RECORDS SHOWN –
==========

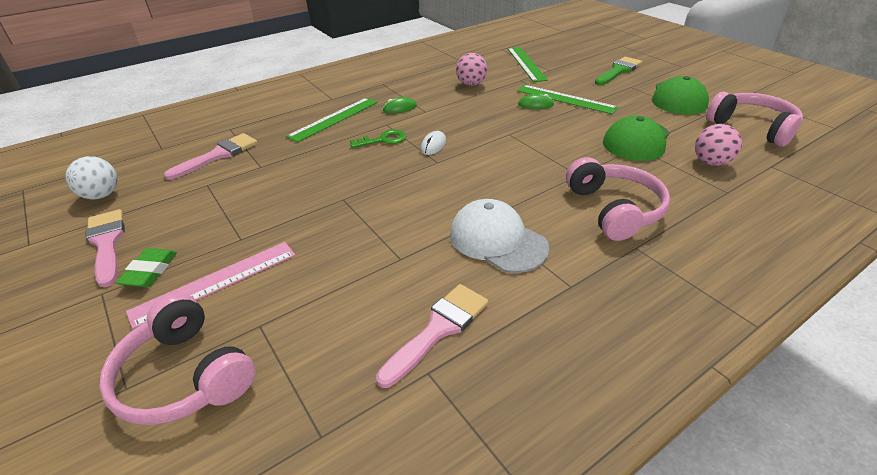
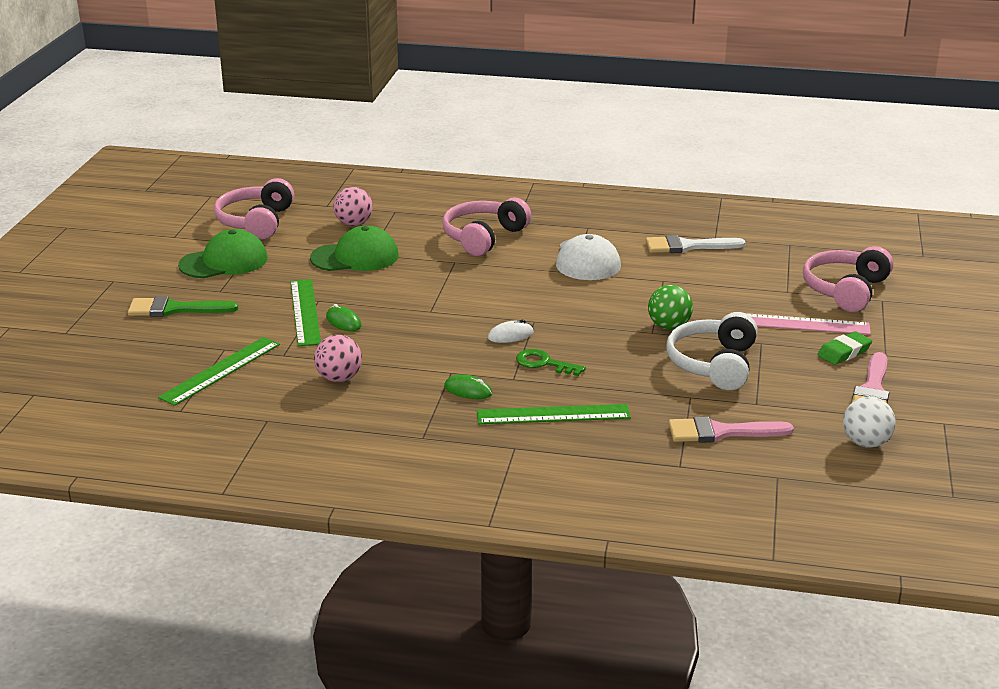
camera: 135 degrees left, 10 degrees down
(185, 376) = (845, 290): pink headphones -> pink headphones turned 150 degrees counterclockwise
(265, 197) = (713, 364): none -> white headphones
(335, 211) = (669, 326): none -> green ball
(438, 329) = (687, 246): pink brush -> white brush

==========

Each line in the data that has the word "headphones" counts once; state how many such lines there are, without comment.

SOLUTION FOR THIS PROBLEM –
2